### [EXERCISE DETAILS]
Exact copy, no pictures: return all the data below as written.

======

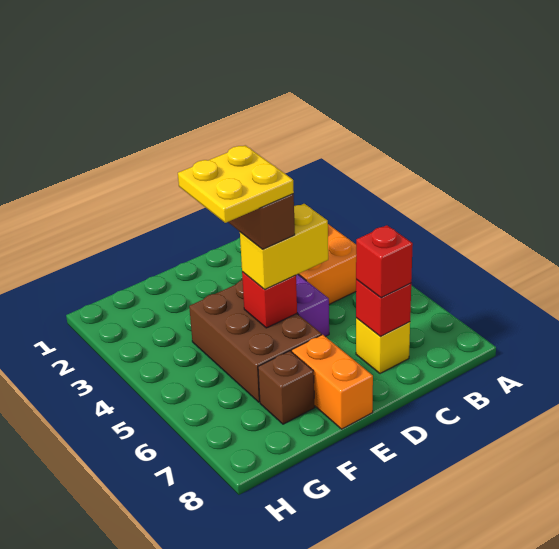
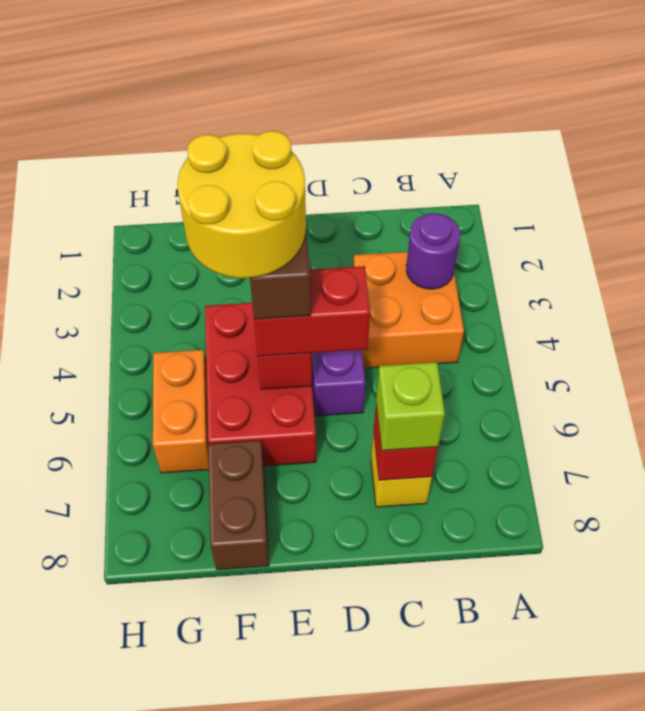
none -> purple round brick B3 level 2
red brick C7 level 3 -> lime brick C7 level 3
yellow brick D5:E5 level 3 -> red brick D5:E5 level 3
brown brick E4:F6 level 1 -> red brick E4:F6 level 1
yellow plate E4:F5 level 5 -> yellow round brick E4:F5 level 5
orange brick E7:E8 level 1 -> orange brick G5:G6 level 1
brown brick F7 level 1 -> brown brick F7:F8 level 1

======

### [RESPONSE FOR THIS EXERCISE]
none -> purple round brick B3 level 2
red brick C7 level 3 -> lime brick C7 level 3
yellow brick D5:E5 level 3 -> red brick D5:E5 level 3
brown brick E4:F6 level 1 -> red brick E4:F6 level 1
yellow plate E4:F5 level 5 -> yellow round brick E4:F5 level 5
orange brick E7:E8 level 1 -> orange brick G5:G6 level 1
brown brick F7 level 1 -> brown brick F7:F8 level 1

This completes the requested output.